_WHAT THE TASK ASKS:_ Scan the entries for the word "stacking", and copy every line where it appears.

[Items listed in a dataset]
********
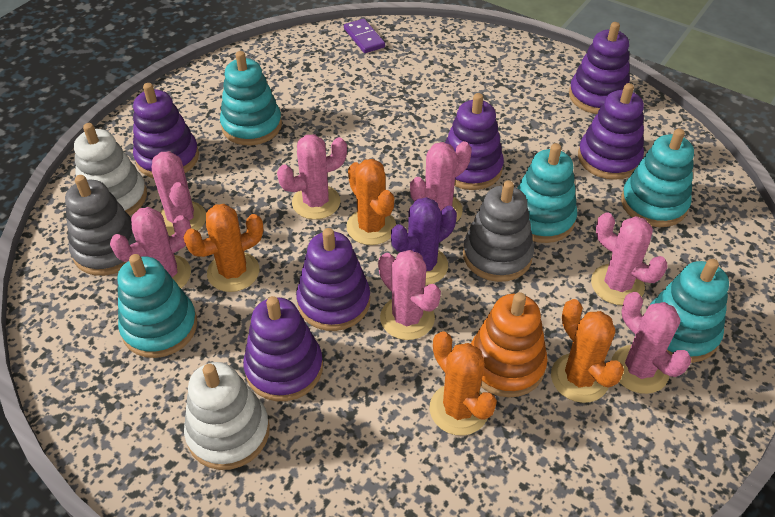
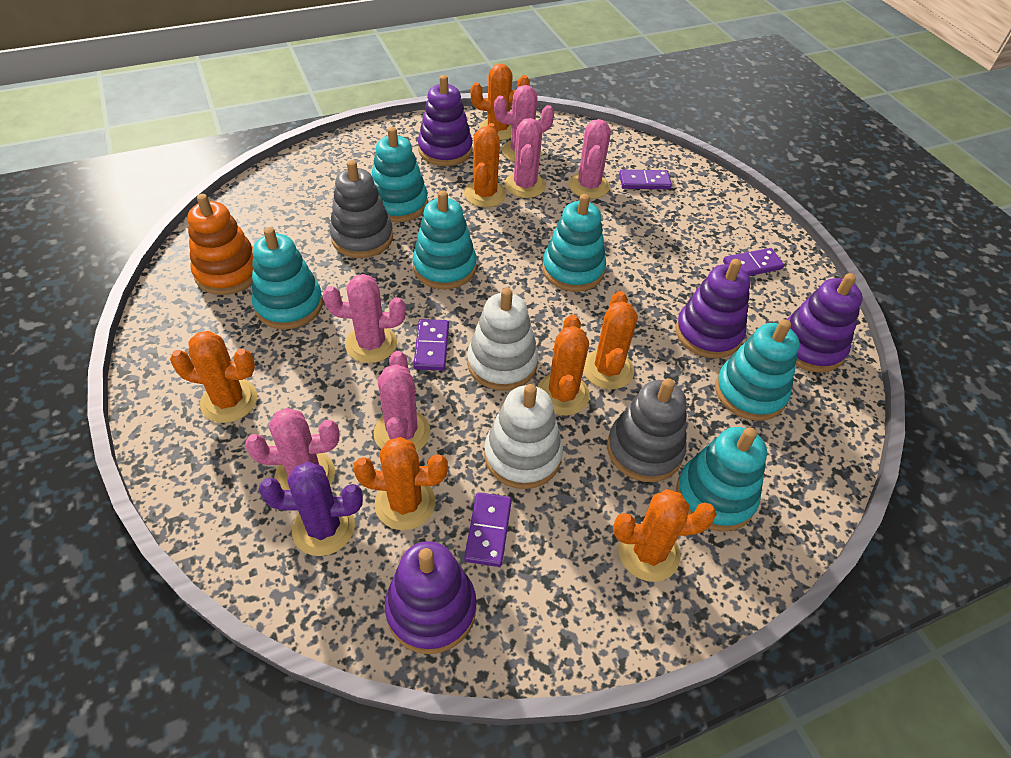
orange cactus: 4 -> 7
pink cactus: 7 -> 6
purple domino: 1 -> 4
purple stacking toy: 6 -> 4
turquoise stacking toy: 5 -> 6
********
_TASK ANSWER:_
purple stacking toy: 6 -> 4
turquoise stacking toy: 5 -> 6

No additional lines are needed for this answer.